About this task: Transcribe the line with "299 333 367]" and all the lines that follow it in the material below, exactly as they stand.

┌─ Provided data

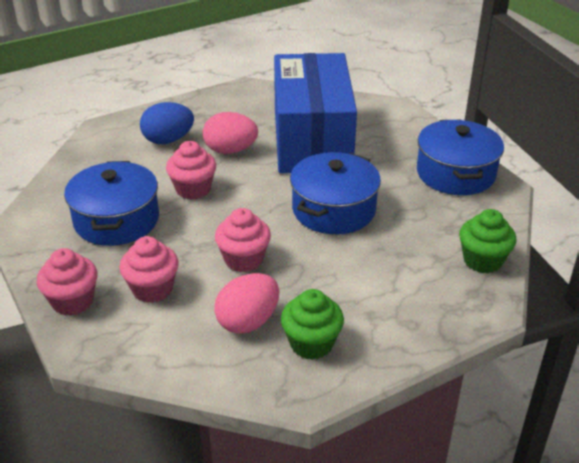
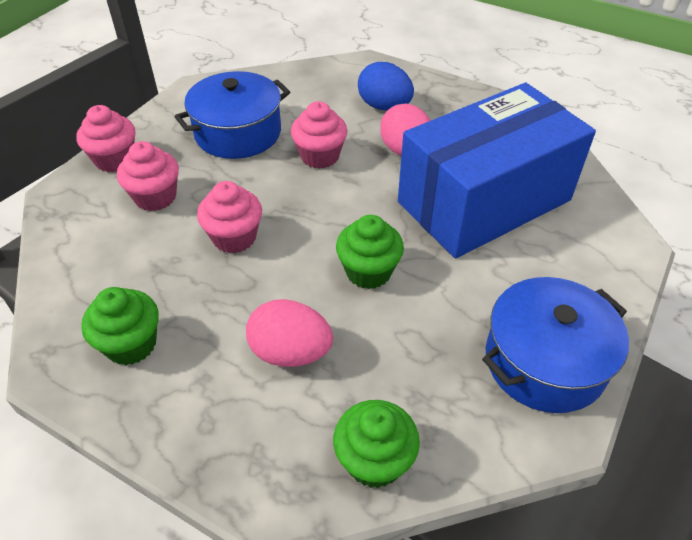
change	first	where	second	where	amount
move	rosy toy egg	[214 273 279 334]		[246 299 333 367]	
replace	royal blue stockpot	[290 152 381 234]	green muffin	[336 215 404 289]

└─

Response box:
move	rosy toy egg	[214 273 279 334]		[246 299 333 367]	
replace	royal blue stockpot	[290 152 381 234]	green muffin	[336 215 404 289]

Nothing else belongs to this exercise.